=== Begin Enclosure ===

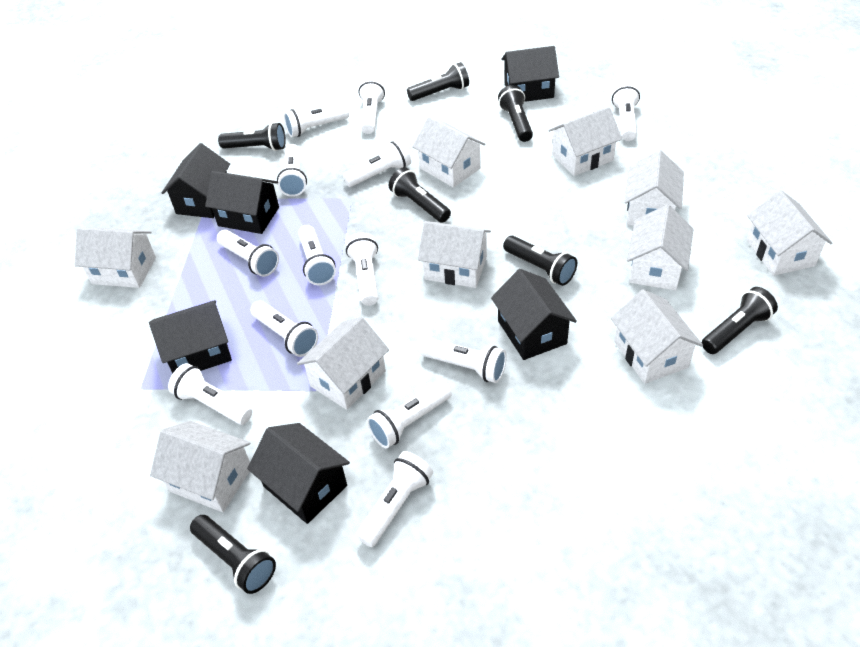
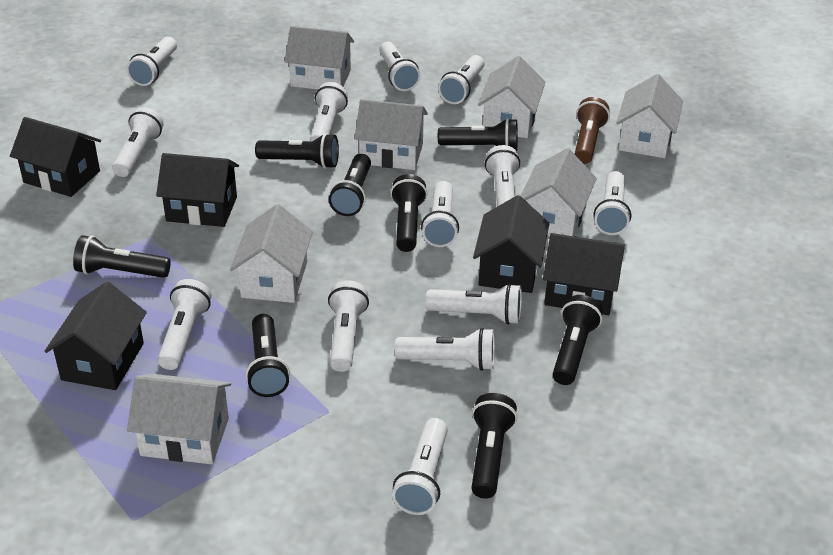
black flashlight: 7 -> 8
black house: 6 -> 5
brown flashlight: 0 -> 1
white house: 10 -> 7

=== End Enclosure ===
=== Begin Enclosure ===

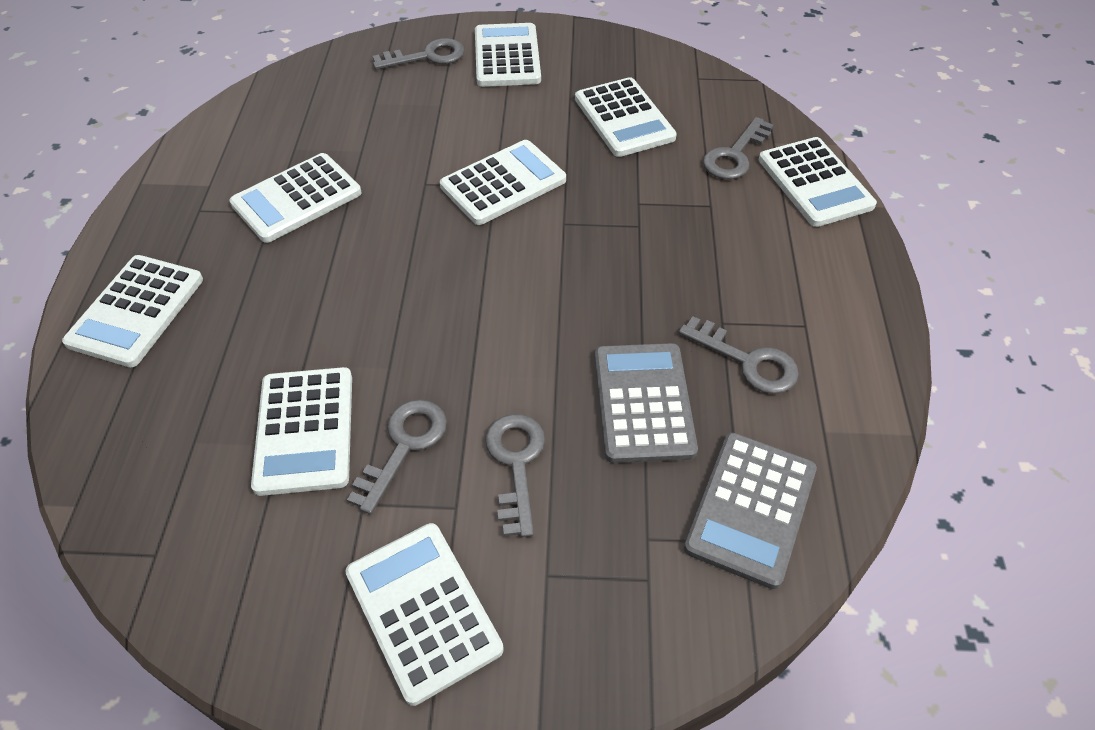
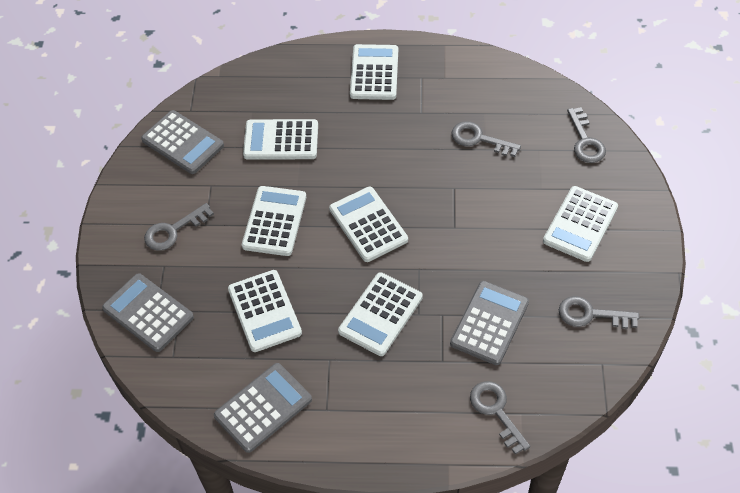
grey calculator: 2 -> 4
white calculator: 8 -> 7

=== End Enclosure ===

What to produce: Return every line of the records in which the word "flashlight" is found.

Result:
black flashlight: 7 -> 8
brown flashlight: 0 -> 1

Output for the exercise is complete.